▽

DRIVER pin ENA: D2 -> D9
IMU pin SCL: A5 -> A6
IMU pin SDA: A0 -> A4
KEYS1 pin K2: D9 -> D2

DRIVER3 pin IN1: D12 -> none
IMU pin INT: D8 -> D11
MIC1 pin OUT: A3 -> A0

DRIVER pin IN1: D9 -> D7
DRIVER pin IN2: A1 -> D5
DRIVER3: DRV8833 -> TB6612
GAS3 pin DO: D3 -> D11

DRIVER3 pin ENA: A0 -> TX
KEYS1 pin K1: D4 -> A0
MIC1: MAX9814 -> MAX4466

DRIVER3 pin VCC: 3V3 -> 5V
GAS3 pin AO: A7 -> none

△

● **TASK STATEMENT**
Set the data above down again in full, exactly as it reads.

● **SOLUTION BELOW**
DRIVER pin ENA: D2 -> D9
IMU pin SCL: A5 -> A6
IMU pin SDA: A0 -> A4
KEYS1 pin K2: D9 -> D2

DRIVER3 pin IN1: D12 -> none
IMU pin INT: D8 -> D11
MIC1 pin OUT: A3 -> A0

DRIVER pin IN1: D9 -> D7
DRIVER pin IN2: A1 -> D5
DRIVER3: DRV8833 -> TB6612
GAS3 pin DO: D3 -> D11

DRIVER3 pin ENA: A0 -> TX
KEYS1 pin K1: D4 -> A0
MIC1: MAX9814 -> MAX4466

DRIVER3 pin VCC: 3V3 -> 5V
GAS3 pin AO: A7 -> none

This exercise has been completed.